How to complete this task →
A faithful copy is required: retype the records from their first line through the line with "black bucket: [106,456,213,567]", and omit the pictures.
╭──
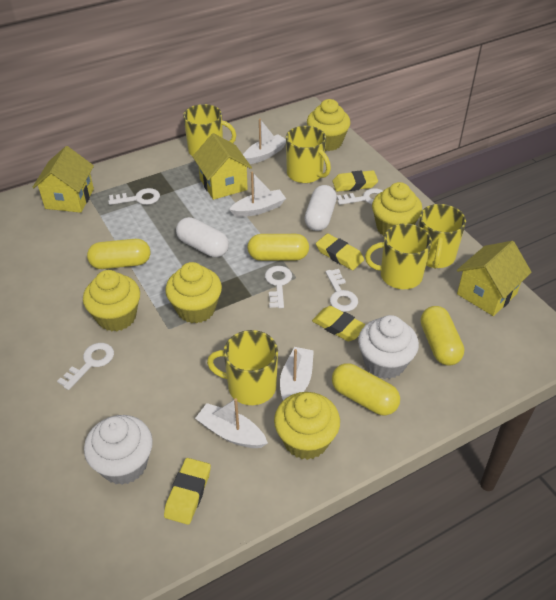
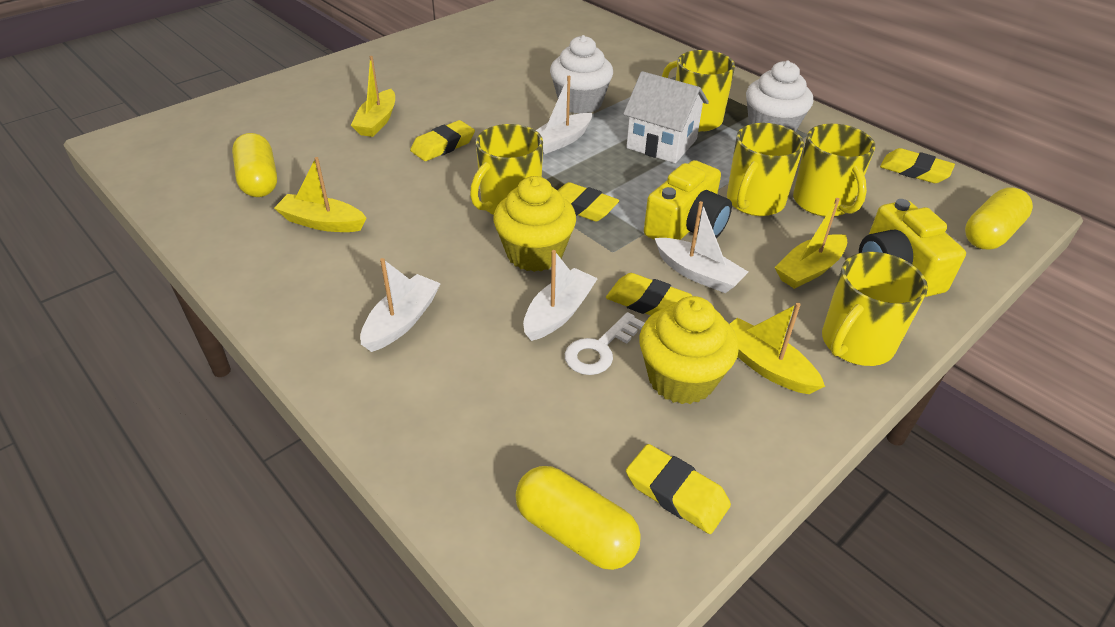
white capsule: [176,217,229,257] [305,185,337,231] = 2 -> none = 0
white house: none = 0 -> [623,71,709,163] = 1
white key: [57,343,114,390] [108,188,160,205] [265,266,292,308] [325,269,358,312] [337,188,383,205] = 5 -> [565,312,644,375] = 1
yellow boat: none = 0 -> [274,157,366,232] [351,56,395,137] [730,303,825,394] [774,198,847,289] = 4
yellow camera: none = 0 -> [644,160,732,240] [859,199,966,297] = 2
yellow capsule: [87,239,150,269] [247,234,309,261] [332,363,400,415] [421,306,464,366] = 4 -> [232,133,277,197] [515,466,641,570] [965,188,1033,250] = 3
yellow cupcake: [83,270,140,331] [165,262,222,324] [274,392,340,460] [307,99,351,151] [372,182,422,236] = 5 -> [493,176,576,272] [639,296,739,404] = 2
yellow eraser: [164,458,211,525] [312,306,366,341] [316,233,364,270] [332,170,378,192] = 4 -> [410,120,475,161] [558,182,619,221] [606,273,692,315] [626,444,731,534] [880,148,955,183] = 5
yellow house: [32,146,94,213] [192,133,252,200] [457,241,531,316] = 3 -> none = 0

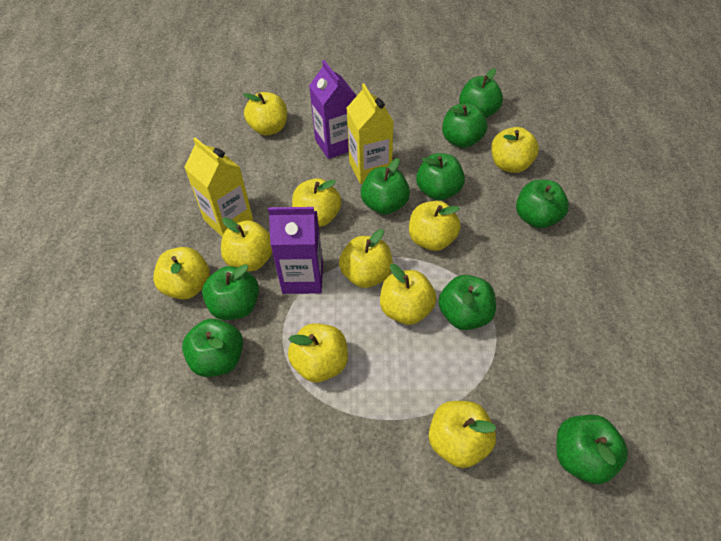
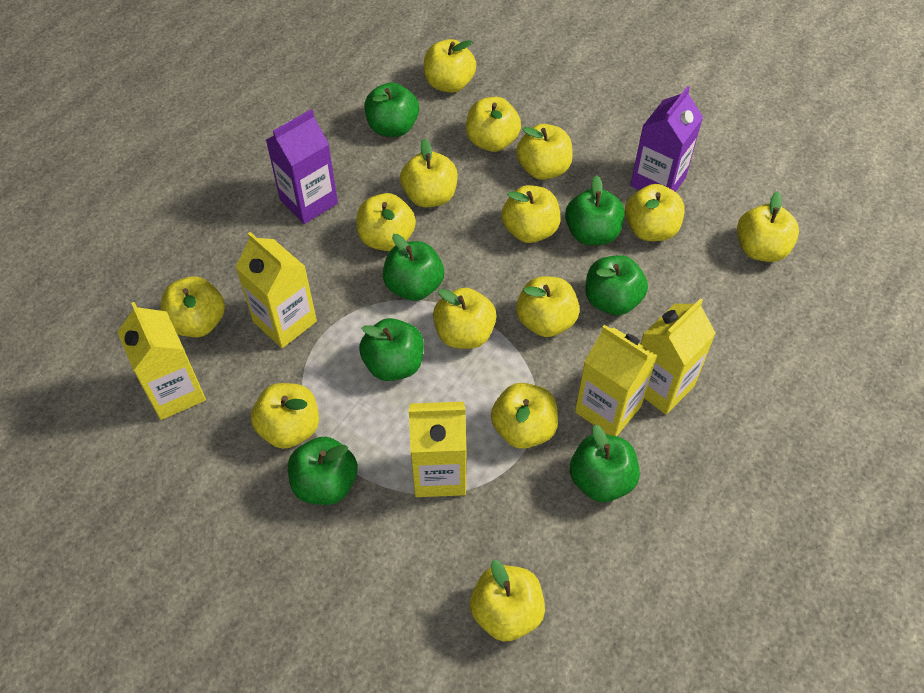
green apple: [182,319,243,377] [202,264,259,320] [361,158,410,215] [416,153,465,200] [438,275,496,330] [442,103,487,148] [459,68,503,118] [516,179,569,228] [556,415,628,484] = 9 -> [288,437,358,505] [359,318,424,381] [364,82,419,137] [383,234,444,301] [565,175,625,245] [570,425,640,502] [585,255,648,315] = 7
yellow apple: [153,247,210,300] [221,217,273,271] [243,92,287,136] [288,323,348,382] [292,178,341,227] [339,229,393,288] [380,264,437,325] [409,201,461,251] [429,401,497,468] [491,127,539,173] = 10 -> [161,277,225,337] [251,383,319,449] [357,193,416,251] [400,138,458,207] [424,39,476,93] [433,288,497,349] [466,97,521,152] [470,560,545,642] [491,383,558,449] [501,185,561,243] [516,124,573,180] [516,276,580,337] [625,184,685,241] [737,191,799,262] = 14
yellow carton: [184,137,253,237] [347,83,394,184] = 2 -> [117,302,206,420] [235,232,317,348] [409,402,467,497] [575,325,658,436] [641,298,716,415] = 5

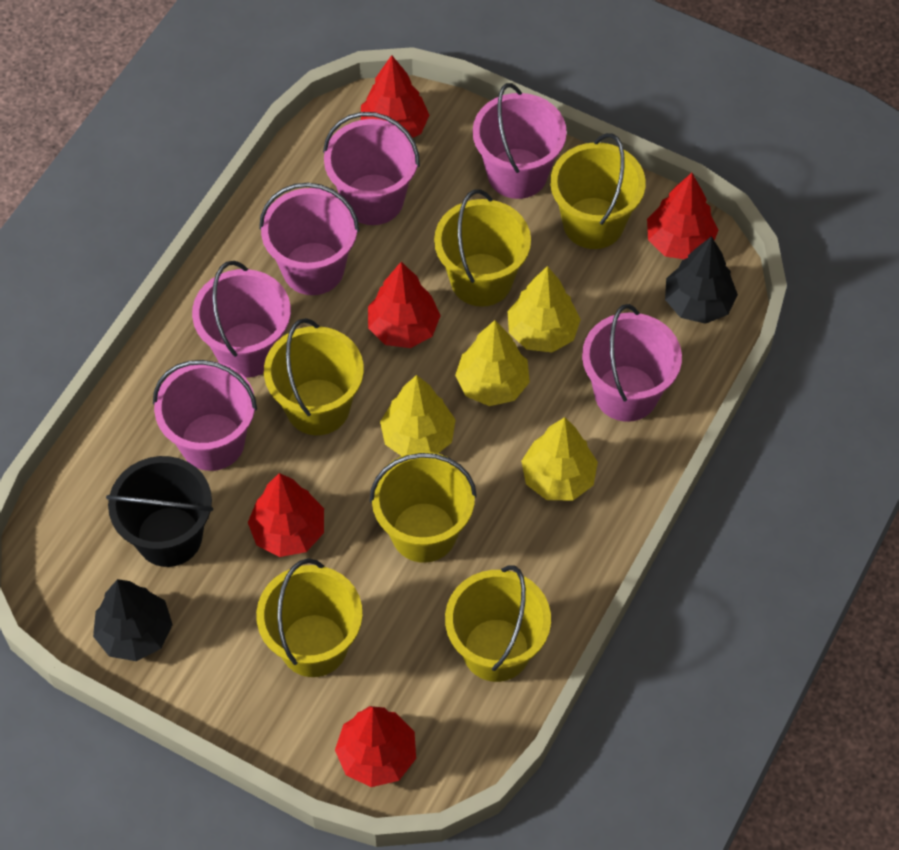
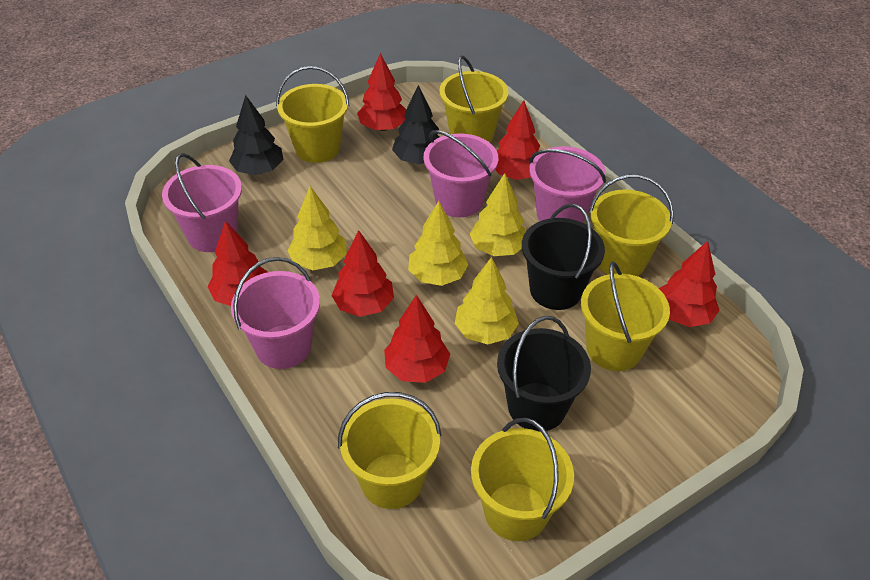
black bucket: [106,456,213,567] = 1 -> [497,316,591,432] [522,204,605,310] = 2
pink bucket: [153,360,257,471] [192,261,291,378] [259,183,359,295] [323,112,420,225] [473,83,567,199] [582,304,682,422] = 6 -> [162,153,242,252] [231,257,320,369] [424,130,498,217] [529,146,606,223] = 4
red tree: [248,473,324,557] [335,706,416,787] [361,55,429,138] [368,262,441,348] [647,173,718,259] = 5 -> [208,221,268,306] [331,230,394,317] [357,53,406,131] [384,295,450,383] [495,100,540,180] [659,241,720,327] = 6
╰──
Task answer →
white capsule: [176,217,229,257] [305,185,337,231] = 2 -> none = 0
white house: none = 0 -> [623,71,709,163] = 1
white key: [57,343,114,390] [108,188,160,205] [265,266,292,308] [325,269,358,312] [337,188,383,205] = 5 -> [565,312,644,375] = 1
yellow boat: none = 0 -> [274,157,366,232] [351,56,395,137] [730,303,825,394] [774,198,847,289] = 4
yellow camera: none = 0 -> [644,160,732,240] [859,199,966,297] = 2
yellow capsule: [87,239,150,269] [247,234,309,261] [332,363,400,415] [421,306,464,366] = 4 -> [232,133,277,197] [515,466,641,570] [965,188,1033,250] = 3
yellow cupcake: [83,270,140,331] [165,262,222,324] [274,392,340,460] [307,99,351,151] [372,182,422,236] = 5 -> [493,176,576,272] [639,296,739,404] = 2
yellow eraser: [164,458,211,525] [312,306,366,341] [316,233,364,270] [332,170,378,192] = 4 -> [410,120,475,161] [558,182,619,221] [606,273,692,315] [626,444,731,534] [880,148,955,183] = 5
yellow house: [32,146,94,213] [192,133,252,200] [457,241,531,316] = 3 -> none = 0

green apple: [182,319,243,377] [202,264,259,320] [361,158,410,215] [416,153,465,200] [438,275,496,330] [442,103,487,148] [459,68,503,118] [516,179,569,228] [556,415,628,484] = 9 -> [288,437,358,505] [359,318,424,381] [364,82,419,137] [383,234,444,301] [565,175,625,245] [570,425,640,502] [585,255,648,315] = 7
yellow apple: [153,247,210,300] [221,217,273,271] [243,92,287,136] [288,323,348,382] [292,178,341,227] [339,229,393,288] [380,264,437,325] [409,201,461,251] [429,401,497,468] [491,127,539,173] = 10 -> [161,277,225,337] [251,383,319,449] [357,193,416,251] [400,138,458,207] [424,39,476,93] [433,288,497,349] [466,97,521,152] [470,560,545,642] [491,383,558,449] [501,185,561,243] [516,124,573,180] [516,276,580,337] [625,184,685,241] [737,191,799,262] = 14
yellow carton: [184,137,253,237] [347,83,394,184] = 2 -> [117,302,206,420] [235,232,317,348] [409,402,467,497] [575,325,658,436] [641,298,716,415] = 5

black bucket: [106,456,213,567] = 1 -> [497,316,591,432] [522,204,605,310] = 2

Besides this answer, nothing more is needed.